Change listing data
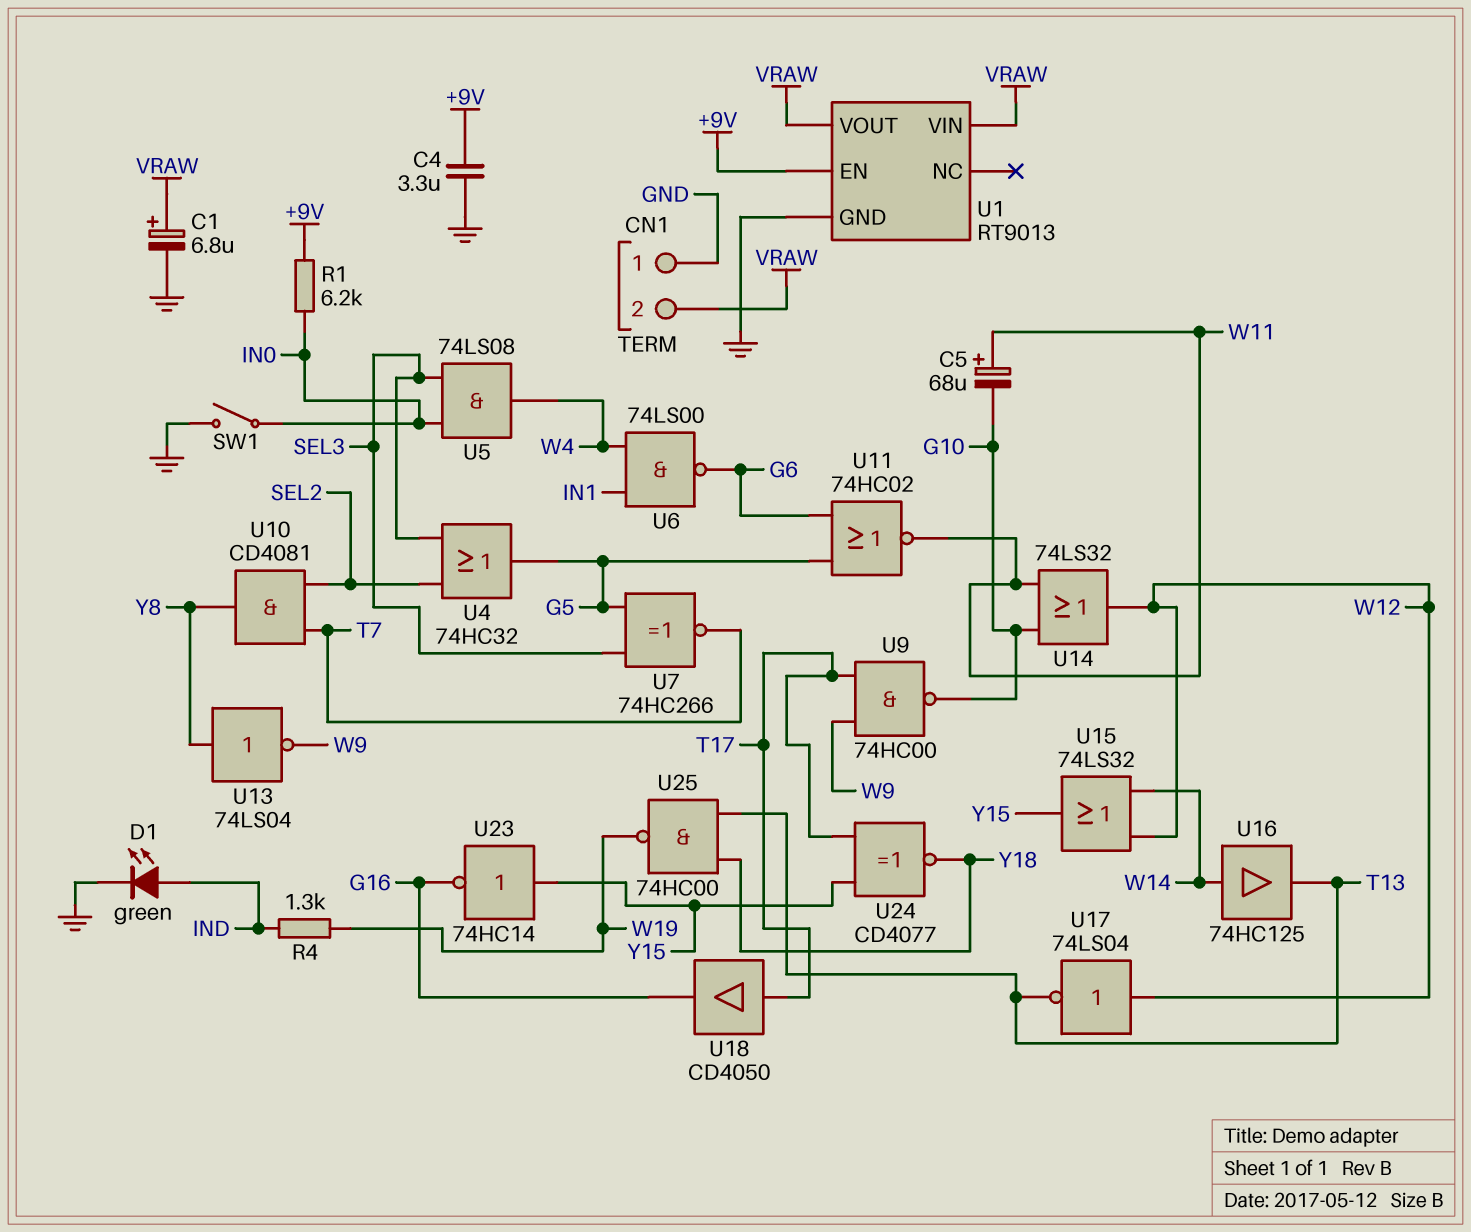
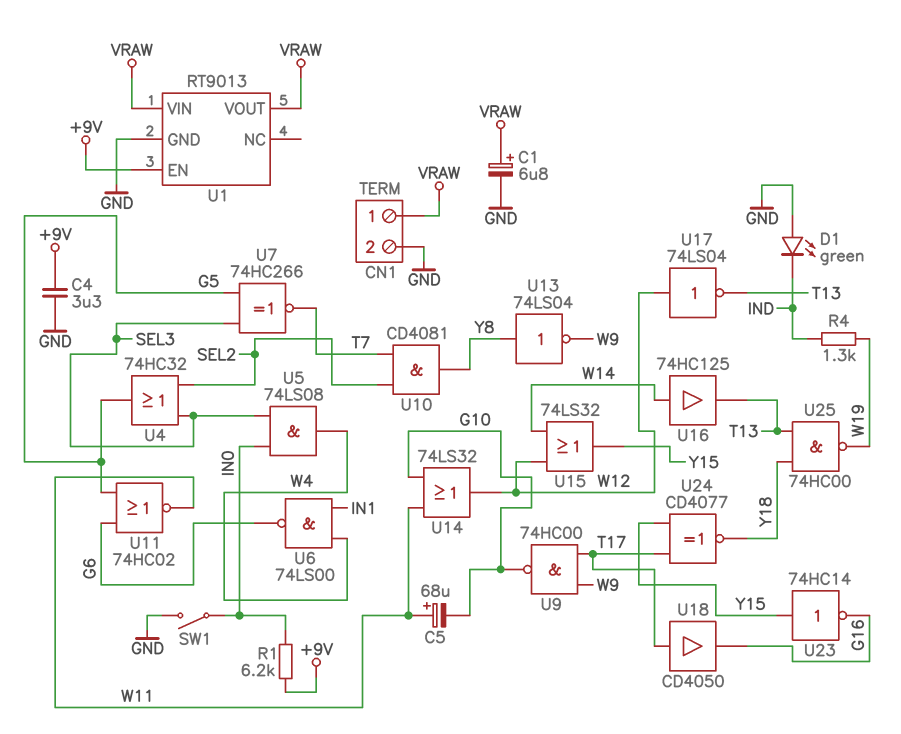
CN1 pin 1: GND -> VRAW
CN1 pin 2: VRAW -> GND
D1: LED green (A IND, K GND) -> LED green (A GND, K IND)

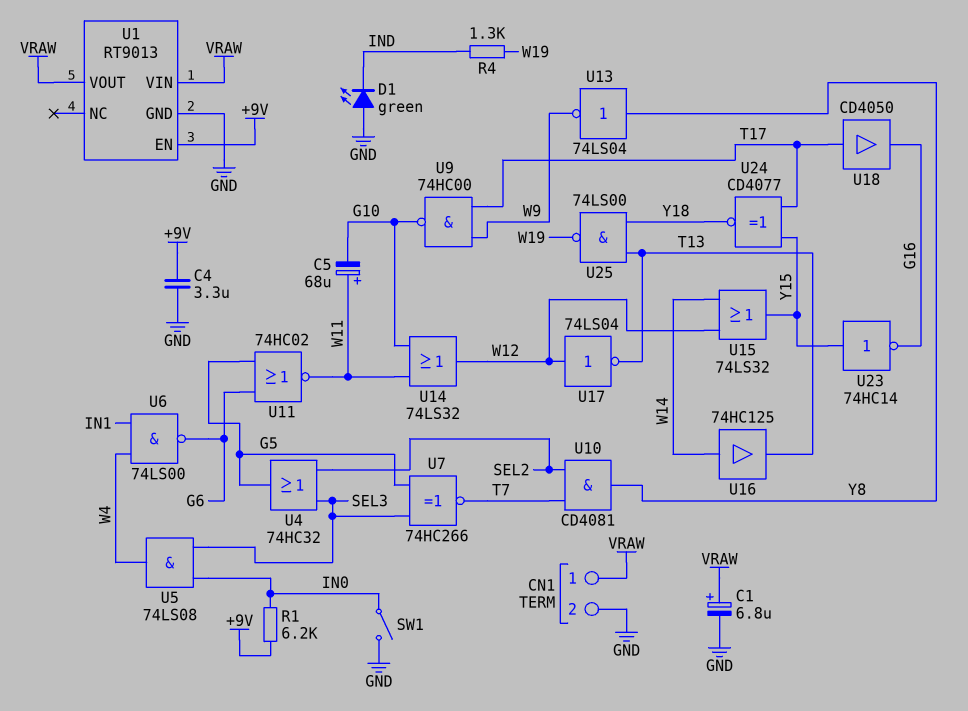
U25: NAND 74HC00 (in T13, in Y18, out W19) -> NAND 74LS00 (in T13, in Y18, out W19)

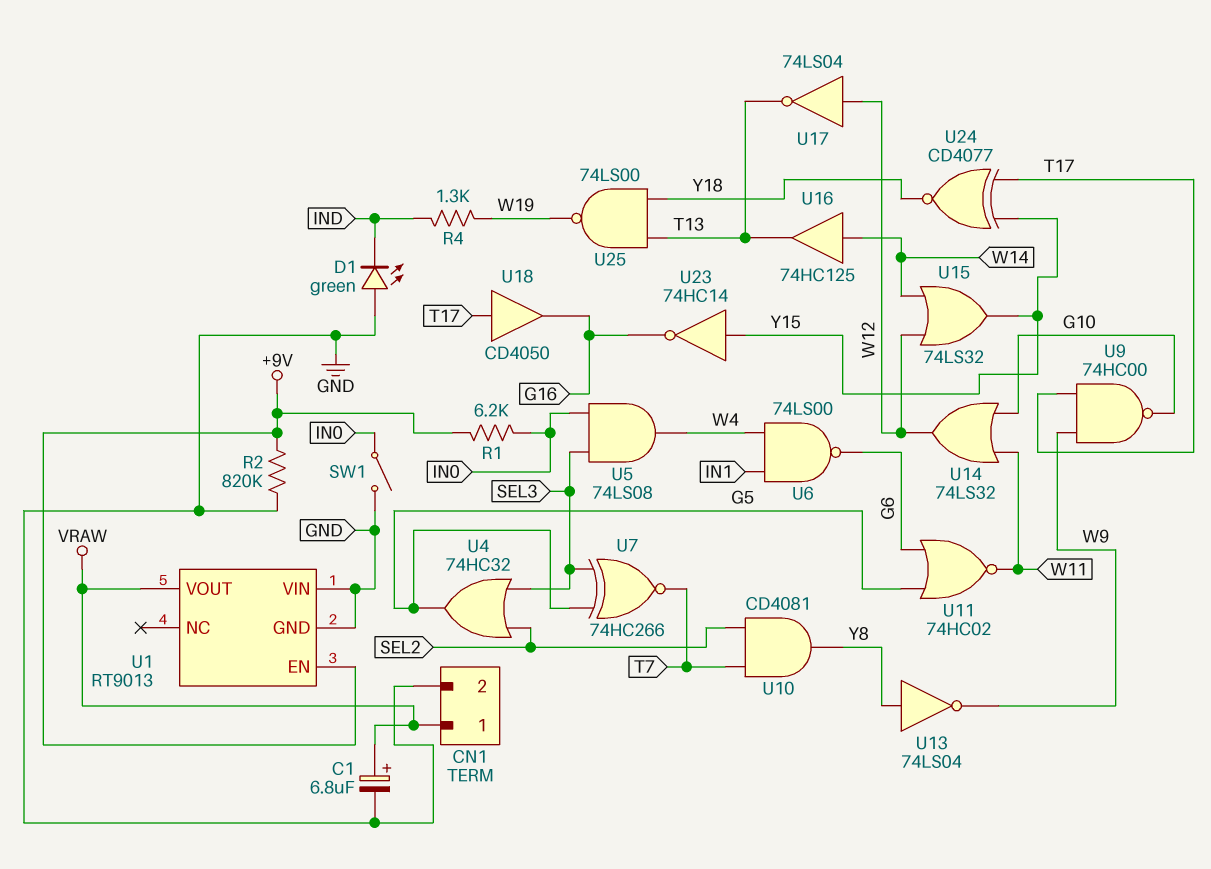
C4: 3.3uF (+9V, GND) -> none
C5: 68uF (plus W11, minus G10) -> none
R2: none -> 820k (+9V, GND)
U1 pin VIN: VRAW -> GND

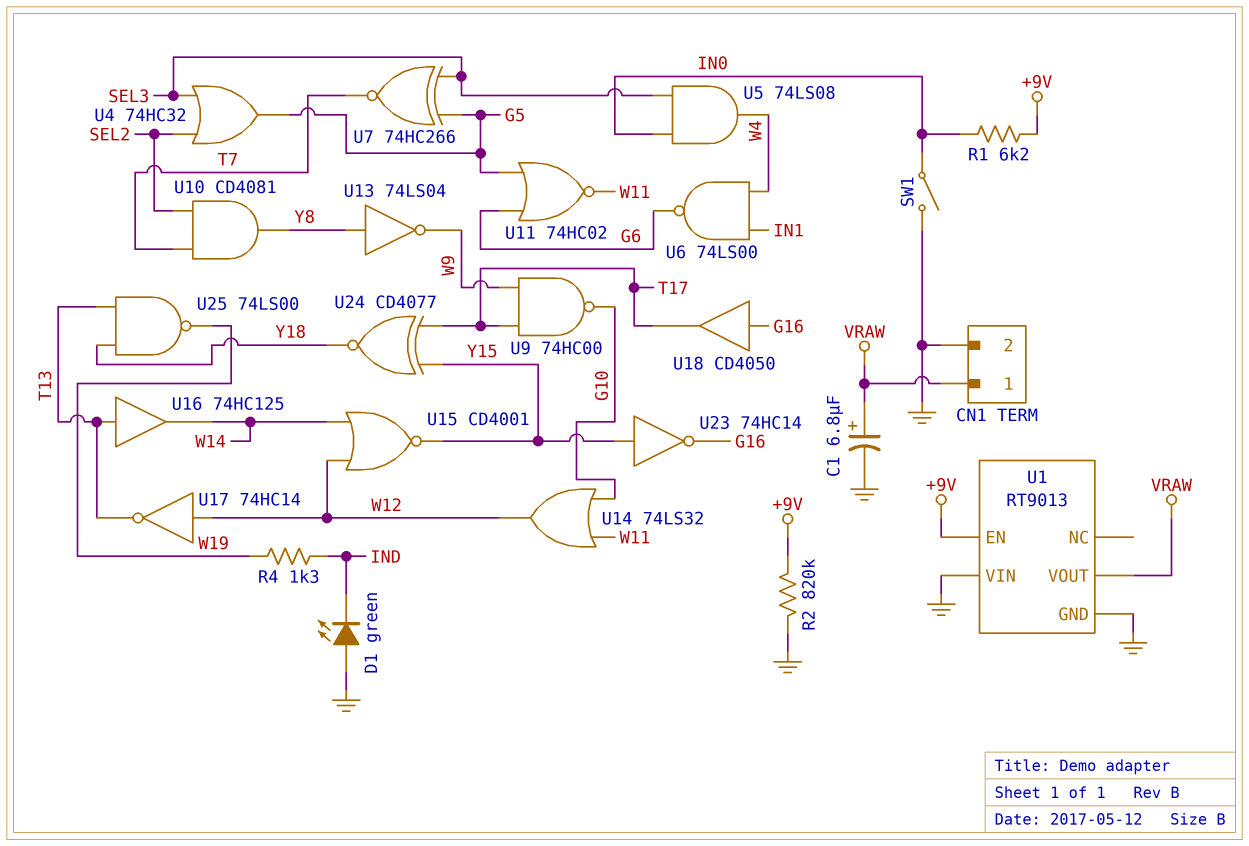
U15: OR 74LS32 (in W12, in W14, out Y15) -> NOR CD4001 (in W12, in W14, out Y15)
U16: buffer 74HC125 (in W14, out T13) -> buffer 74HC125 (in T13, out W14)
U17: NOT 74LS04 (in W12, out T13) -> NOT 74HC14 (in W12, out T13)
U18: buffer CD4050 (in T17, out G16) -> buffer CD4050 (in G16, out T17)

* _Aim of the exercise_:
Quote only what lies between the first line of the records and the line containing "U15: OR 74LS32", please, including both lines and excluding images.

* _Solution to the exercise_:
CN1 pin 1: GND -> VRAW
CN1 pin 2: VRAW -> GND
D1: LED green (A IND, K GND) -> LED green (A GND, K IND)

U25: NAND 74HC00 (in T13, in Y18, out W19) -> NAND 74LS00 (in T13, in Y18, out W19)

C4: 3.3uF (+9V, GND) -> none
C5: 68uF (plus W11, minus G10) -> none
R2: none -> 820k (+9V, GND)
U1 pin VIN: VRAW -> GND

U15: OR 74LS32 (in W12, in W14, out Y15) -> NOR CD4001 (in W12, in W14, out Y15)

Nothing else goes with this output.